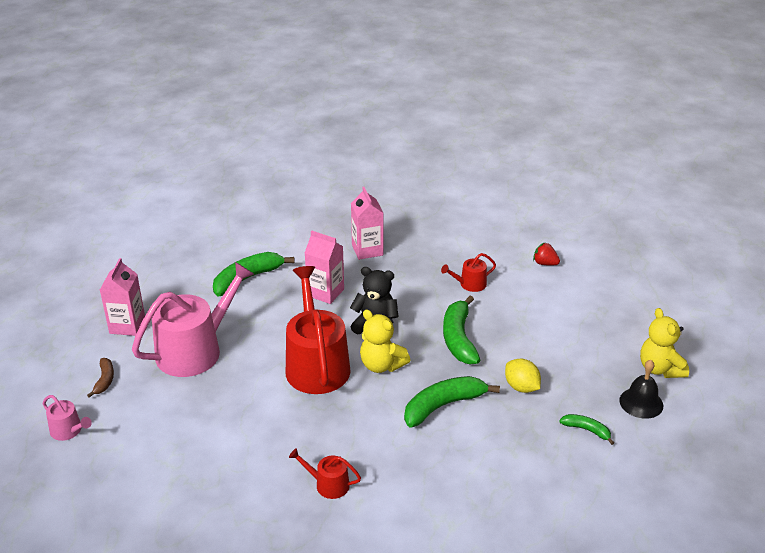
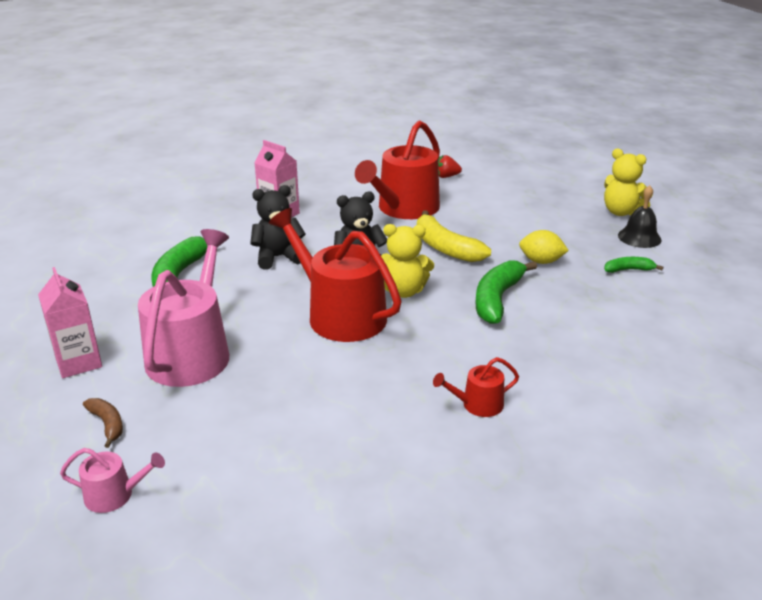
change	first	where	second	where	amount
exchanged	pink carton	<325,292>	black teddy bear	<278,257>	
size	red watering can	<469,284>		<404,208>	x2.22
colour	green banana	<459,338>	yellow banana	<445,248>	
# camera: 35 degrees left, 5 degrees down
####
▸ **WORK REQUIRED**
Set down every entry above verbatim, without pictures.

▸ **TASK OUTPUT**
change	first	where	second	where	amount
exchanged	pink carton	<325,292>	black teddy bear	<278,257>	
size	red watering can	<469,284>		<404,208>	x2.22
colour	green banana	<459,338>	yellow banana	<445,248>	
# camera: 35 degrees left, 5 degrees down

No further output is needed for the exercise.